Stored data:
───
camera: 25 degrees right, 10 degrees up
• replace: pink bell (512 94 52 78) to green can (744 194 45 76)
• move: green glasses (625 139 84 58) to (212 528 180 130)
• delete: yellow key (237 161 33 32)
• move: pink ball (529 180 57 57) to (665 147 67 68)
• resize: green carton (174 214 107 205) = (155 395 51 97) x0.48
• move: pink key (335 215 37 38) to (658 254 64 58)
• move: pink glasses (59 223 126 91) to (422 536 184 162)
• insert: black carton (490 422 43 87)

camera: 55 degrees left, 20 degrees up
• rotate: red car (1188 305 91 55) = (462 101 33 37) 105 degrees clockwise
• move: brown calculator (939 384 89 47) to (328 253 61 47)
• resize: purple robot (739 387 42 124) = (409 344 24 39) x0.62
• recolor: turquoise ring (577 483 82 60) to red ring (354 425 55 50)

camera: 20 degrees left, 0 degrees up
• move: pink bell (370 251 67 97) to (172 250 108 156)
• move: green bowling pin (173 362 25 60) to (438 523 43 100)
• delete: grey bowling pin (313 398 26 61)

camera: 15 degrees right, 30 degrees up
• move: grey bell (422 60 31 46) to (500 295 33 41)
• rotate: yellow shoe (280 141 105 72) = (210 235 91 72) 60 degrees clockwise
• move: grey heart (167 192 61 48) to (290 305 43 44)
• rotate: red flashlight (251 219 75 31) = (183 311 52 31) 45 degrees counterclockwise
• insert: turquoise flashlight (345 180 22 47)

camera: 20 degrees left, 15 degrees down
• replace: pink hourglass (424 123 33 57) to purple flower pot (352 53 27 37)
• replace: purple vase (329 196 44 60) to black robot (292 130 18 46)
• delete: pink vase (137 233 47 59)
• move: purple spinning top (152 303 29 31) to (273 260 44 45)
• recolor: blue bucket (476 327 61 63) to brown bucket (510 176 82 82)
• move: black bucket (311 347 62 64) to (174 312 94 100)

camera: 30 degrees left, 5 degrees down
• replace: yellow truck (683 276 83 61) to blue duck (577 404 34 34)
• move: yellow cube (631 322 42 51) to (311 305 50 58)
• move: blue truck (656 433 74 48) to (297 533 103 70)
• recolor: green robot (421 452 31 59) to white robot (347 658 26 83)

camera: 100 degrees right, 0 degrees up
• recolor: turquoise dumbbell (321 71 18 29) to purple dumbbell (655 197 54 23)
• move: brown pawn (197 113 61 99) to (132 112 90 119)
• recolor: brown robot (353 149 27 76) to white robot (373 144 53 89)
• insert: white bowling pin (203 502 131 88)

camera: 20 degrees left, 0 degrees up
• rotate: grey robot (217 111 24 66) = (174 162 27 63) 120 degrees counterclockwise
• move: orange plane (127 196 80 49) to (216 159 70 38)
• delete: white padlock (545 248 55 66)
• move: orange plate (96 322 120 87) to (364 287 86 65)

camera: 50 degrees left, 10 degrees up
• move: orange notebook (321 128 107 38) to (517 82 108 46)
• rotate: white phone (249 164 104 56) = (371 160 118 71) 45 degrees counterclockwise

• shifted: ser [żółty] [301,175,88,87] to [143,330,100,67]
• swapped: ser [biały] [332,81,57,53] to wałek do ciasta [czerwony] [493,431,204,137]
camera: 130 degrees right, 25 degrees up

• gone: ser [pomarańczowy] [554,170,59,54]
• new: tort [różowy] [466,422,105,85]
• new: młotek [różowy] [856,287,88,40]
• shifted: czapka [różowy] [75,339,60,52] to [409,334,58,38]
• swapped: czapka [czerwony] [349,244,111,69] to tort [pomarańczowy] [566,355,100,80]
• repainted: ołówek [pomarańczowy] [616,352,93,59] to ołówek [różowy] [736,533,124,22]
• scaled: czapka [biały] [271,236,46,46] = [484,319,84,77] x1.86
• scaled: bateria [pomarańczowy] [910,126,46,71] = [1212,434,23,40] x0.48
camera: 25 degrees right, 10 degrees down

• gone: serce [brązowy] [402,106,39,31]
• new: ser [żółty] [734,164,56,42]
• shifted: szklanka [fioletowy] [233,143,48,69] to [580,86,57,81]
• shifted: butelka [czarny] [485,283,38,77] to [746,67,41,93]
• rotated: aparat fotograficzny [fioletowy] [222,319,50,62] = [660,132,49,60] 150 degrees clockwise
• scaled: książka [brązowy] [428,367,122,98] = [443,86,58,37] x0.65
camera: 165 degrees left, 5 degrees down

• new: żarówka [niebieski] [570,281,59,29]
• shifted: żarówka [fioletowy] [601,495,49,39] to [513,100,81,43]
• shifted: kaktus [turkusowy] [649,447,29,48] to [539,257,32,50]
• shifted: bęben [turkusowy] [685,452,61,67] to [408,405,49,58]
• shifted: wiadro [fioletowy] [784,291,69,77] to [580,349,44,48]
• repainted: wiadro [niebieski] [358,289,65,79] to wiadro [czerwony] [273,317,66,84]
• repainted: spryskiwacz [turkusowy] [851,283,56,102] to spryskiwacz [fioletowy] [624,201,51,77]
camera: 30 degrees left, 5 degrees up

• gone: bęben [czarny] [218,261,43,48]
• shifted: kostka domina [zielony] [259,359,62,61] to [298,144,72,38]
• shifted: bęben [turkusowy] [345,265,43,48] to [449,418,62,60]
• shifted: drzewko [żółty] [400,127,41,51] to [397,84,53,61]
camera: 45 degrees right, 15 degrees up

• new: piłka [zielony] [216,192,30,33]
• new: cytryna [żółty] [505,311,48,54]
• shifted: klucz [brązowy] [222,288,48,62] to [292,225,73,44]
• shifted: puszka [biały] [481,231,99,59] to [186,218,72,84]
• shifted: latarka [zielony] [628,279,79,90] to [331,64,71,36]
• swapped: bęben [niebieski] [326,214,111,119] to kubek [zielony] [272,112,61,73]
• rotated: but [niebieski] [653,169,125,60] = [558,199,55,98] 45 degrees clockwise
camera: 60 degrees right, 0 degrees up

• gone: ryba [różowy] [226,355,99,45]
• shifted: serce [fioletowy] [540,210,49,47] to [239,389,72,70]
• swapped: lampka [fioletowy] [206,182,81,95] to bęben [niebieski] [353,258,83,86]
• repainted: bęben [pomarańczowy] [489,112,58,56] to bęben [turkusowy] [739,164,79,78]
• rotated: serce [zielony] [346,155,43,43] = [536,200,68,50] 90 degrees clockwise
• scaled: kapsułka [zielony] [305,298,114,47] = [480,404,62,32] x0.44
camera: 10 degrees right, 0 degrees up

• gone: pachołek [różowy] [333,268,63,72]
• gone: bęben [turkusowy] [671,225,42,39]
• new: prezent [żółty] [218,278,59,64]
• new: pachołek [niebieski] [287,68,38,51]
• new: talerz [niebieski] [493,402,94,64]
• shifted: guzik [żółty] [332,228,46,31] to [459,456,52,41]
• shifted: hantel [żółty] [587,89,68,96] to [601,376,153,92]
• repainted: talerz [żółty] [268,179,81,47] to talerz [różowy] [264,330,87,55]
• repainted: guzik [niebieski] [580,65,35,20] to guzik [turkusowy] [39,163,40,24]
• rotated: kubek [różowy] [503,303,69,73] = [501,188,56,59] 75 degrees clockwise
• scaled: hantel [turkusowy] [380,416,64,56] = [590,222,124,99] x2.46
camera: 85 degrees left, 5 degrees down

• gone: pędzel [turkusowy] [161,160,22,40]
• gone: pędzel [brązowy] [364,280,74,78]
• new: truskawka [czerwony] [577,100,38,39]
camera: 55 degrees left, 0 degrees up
───
▶ _THE PROBLEM_
From the records above, reproduce exactly the lines from the one with "(352 53 27 37)" to the one with "(311 305 50 58)", both included, and no others.

▶ _SOLUTION TO THE PROBLEM_
• replace: pink hourglass (424 123 33 57) to purple flower pot (352 53 27 37)
• replace: purple vase (329 196 44 60) to black robot (292 130 18 46)
• delete: pink vase (137 233 47 59)
• move: purple spinning top (152 303 29 31) to (273 260 44 45)
• recolor: blue bucket (476 327 61 63) to brown bucket (510 176 82 82)
• move: black bucket (311 347 62 64) to (174 312 94 100)

camera: 30 degrees left, 5 degrees down
• replace: yellow truck (683 276 83 61) to blue duck (577 404 34 34)
• move: yellow cube (631 322 42 51) to (311 305 50 58)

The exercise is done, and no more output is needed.